● Directions for this task:
Copy the text of all the entries below word for word, leaving out the pictures.

● Input material:

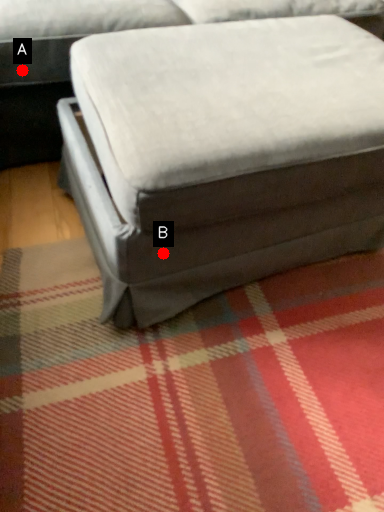
Question: Two points are circled on the image, labeled by A and B beside each circle. Which point is farther to the camera?

Choices:
 (A) A is further
 (B) B is further

Answer: (A)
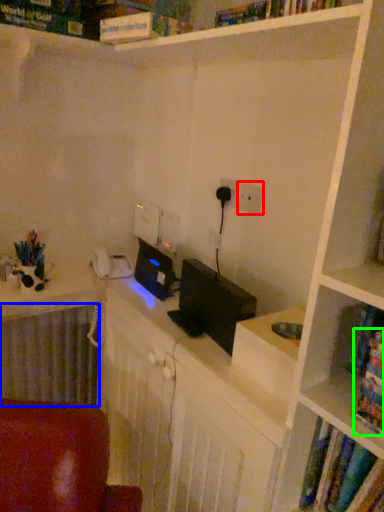
Question: Estimate the real-world distances between objects in this image. Which object is closer to electric outlet (highlighted by a red box), radiator (highlighted by a blue box) or book (highlighted by a green box)?

Choices:
 (A) radiator
 (B) book

Answer: (B)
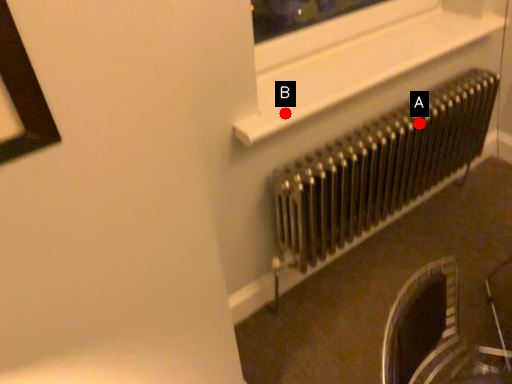
Question: Two points are circled on the image, labeled by A and B beside each circle. Which point is further to the camera?

Choices:
 (A) A is further
 (B) B is further

Answer: (A)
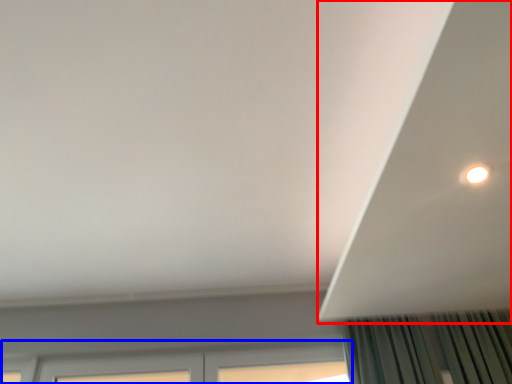
Question: Which object is closer to the camera taking this photo, exhaust hood (highlighted by a red box) or window (highlighted by a blue box)?

Choices:
 (A) exhaust hood
 (B) window

Answer: (A)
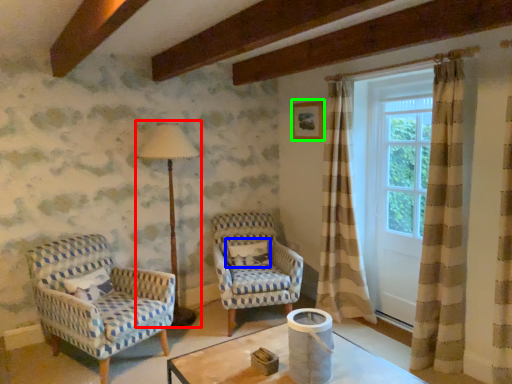
Question: Which object is positioned farthest from table lamp (highlighted by a red box)? Select from pillow (highlighted by a blue box) and picture frame (highlighted by a green box).

Choices:
 (A) pillow
 (B) picture frame

Answer: (B)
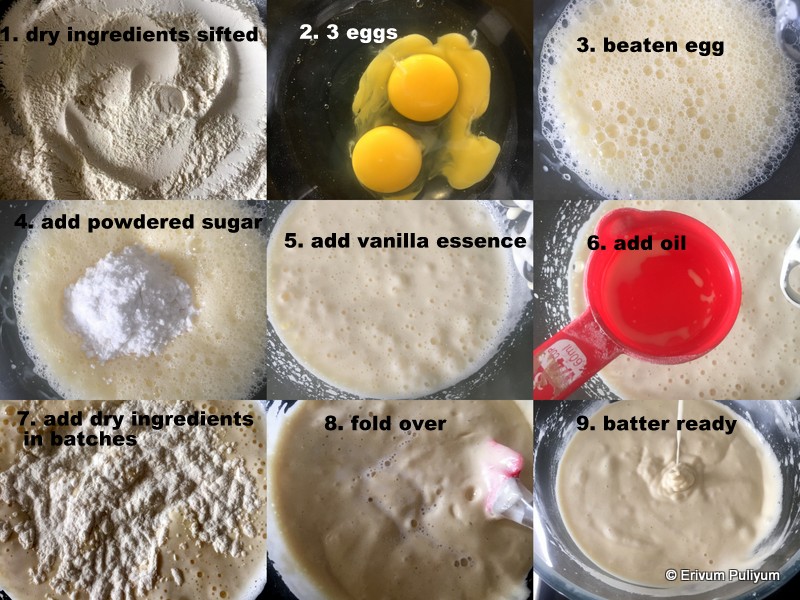
What are the coordinates of `measuring cup handle` in the screenshot? It's located at (560, 370).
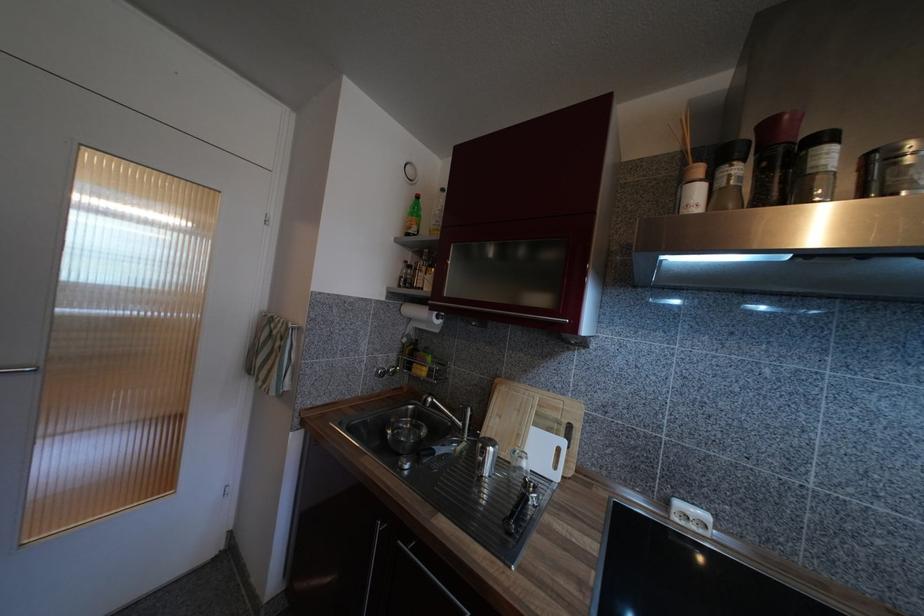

● Task response:
Question: Two points are circled on the image, labeled by A and B beside each circle. Which point is farther to the camera?

Choices:
 (A) A is further
 (B) B is further

Answer: (A)
Question: Estimate the real-world distances between objects in this image. Which object is closer to electric outlet (highlighted by a red box), radiator (highlighted by a blue box) or book (highlighted by a green box)?

Choices:
 (A) radiator
 (B) book

Answer: (B)
Question: Two points are circled on the image, labeled by A and B beside each circle. Which point is further to the camera?

Choices:
 (A) A is further
 (B) B is further

Answer: (A)
Question: Which object is closer to the camera taking this photo, exhaust hood (highlighted by a red box) or window (highlighted by a blue box)?

Choices:
 (A) exhaust hood
 (B) window

Answer: (A)
Question: Which object is positioned farthest from table lamp (highlighted by a red box)? Select from pillow (highlighted by a blue box) and picture frame (highlighted by a green box).

Choices:
 (A) pillow
 (B) picture frame

Answer: (B)
What are the coordinates of `measuring cup handle` in the screenshot? It's located at (560, 370).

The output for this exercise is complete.